#### RECORDS FOR THE TASK

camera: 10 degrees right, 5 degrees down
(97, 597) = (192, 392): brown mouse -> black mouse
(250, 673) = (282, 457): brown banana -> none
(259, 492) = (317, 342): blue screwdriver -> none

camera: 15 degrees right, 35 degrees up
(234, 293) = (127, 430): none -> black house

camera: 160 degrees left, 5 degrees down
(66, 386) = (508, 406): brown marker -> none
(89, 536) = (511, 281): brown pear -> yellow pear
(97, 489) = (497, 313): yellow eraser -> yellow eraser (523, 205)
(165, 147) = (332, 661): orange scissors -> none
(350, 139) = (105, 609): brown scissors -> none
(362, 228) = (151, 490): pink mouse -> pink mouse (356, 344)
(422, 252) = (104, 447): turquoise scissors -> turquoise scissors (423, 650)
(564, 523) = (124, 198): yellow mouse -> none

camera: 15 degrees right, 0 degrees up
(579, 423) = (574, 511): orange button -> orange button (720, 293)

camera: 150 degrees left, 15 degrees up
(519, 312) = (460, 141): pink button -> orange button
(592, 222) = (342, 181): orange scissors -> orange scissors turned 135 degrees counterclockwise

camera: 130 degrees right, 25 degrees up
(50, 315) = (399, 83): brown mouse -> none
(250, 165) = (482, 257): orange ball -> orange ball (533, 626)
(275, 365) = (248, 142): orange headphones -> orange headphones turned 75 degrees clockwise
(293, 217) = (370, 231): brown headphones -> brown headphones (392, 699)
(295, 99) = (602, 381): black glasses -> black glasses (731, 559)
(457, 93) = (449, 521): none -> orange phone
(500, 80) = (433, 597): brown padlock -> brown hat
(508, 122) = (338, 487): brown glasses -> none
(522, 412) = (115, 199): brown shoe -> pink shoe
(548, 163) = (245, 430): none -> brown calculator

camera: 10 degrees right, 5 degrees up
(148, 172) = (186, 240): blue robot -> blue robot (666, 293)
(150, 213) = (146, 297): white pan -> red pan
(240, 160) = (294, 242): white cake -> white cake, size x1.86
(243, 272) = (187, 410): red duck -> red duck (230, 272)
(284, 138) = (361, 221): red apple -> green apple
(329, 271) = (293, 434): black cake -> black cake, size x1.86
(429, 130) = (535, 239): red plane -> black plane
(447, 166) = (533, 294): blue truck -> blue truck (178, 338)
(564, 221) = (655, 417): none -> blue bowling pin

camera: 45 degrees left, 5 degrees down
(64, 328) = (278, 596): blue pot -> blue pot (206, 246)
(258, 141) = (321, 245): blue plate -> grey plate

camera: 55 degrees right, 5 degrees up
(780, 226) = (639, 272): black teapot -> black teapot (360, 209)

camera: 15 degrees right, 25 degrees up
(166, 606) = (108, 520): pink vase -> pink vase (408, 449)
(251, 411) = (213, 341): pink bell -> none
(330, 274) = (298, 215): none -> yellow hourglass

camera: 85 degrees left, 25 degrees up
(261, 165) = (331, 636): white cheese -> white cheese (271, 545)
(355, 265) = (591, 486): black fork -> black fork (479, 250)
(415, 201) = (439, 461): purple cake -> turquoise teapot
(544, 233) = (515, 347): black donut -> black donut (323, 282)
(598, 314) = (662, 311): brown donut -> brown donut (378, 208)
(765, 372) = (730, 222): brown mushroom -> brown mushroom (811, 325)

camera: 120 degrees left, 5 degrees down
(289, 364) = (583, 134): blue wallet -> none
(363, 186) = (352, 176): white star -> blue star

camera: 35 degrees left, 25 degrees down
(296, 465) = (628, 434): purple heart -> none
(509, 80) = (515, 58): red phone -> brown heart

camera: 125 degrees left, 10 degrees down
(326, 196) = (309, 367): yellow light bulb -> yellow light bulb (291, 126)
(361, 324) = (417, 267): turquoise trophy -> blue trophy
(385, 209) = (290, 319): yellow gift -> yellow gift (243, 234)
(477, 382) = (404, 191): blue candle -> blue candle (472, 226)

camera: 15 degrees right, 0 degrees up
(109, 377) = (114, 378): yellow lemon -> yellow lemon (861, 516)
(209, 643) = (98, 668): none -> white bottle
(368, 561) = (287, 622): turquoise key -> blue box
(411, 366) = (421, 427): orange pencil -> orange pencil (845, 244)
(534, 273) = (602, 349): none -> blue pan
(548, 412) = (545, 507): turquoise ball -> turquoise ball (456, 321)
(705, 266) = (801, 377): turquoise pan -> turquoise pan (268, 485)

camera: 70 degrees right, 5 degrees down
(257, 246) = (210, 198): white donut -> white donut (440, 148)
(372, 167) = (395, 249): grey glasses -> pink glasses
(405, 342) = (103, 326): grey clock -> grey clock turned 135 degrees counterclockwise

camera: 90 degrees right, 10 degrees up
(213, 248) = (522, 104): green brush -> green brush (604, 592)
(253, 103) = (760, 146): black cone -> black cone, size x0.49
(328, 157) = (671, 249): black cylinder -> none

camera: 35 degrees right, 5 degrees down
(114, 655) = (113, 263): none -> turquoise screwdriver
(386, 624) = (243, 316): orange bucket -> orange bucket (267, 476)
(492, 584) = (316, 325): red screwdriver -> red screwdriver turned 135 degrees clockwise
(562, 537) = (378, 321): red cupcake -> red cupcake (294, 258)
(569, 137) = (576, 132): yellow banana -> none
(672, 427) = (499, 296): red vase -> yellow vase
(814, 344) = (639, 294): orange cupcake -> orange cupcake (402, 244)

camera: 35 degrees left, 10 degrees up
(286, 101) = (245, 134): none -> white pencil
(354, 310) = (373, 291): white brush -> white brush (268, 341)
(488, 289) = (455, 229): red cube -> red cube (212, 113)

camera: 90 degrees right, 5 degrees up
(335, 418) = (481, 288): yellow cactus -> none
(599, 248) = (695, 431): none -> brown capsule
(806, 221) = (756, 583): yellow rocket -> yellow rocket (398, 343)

########

ABOUT THIS EXERCISE: From the records above, repeat exactly the lines from the one with "(234, 293) = (127, 430): none -> black house" through the one with "camera: 130 degrees right, 25 degrees up", both included.

RESULT:
(234, 293) = (127, 430): none -> black house

camera: 160 degrees left, 5 degrees down
(66, 386) = (508, 406): brown marker -> none
(89, 536) = (511, 281): brown pear -> yellow pear
(97, 489) = (497, 313): yellow eraser -> yellow eraser (523, 205)
(165, 147) = (332, 661): orange scissors -> none
(350, 139) = (105, 609): brown scissors -> none
(362, 228) = (151, 490): pink mouse -> pink mouse (356, 344)
(422, 252) = (104, 447): turquoise scissors -> turquoise scissors (423, 650)
(564, 523) = (124, 198): yellow mouse -> none

camera: 15 degrees right, 0 degrees up
(579, 423) = (574, 511): orange button -> orange button (720, 293)

camera: 150 degrees left, 15 degrees up
(519, 312) = (460, 141): pink button -> orange button
(592, 222) = (342, 181): orange scissors -> orange scissors turned 135 degrees counterclockwise

camera: 130 degrees right, 25 degrees up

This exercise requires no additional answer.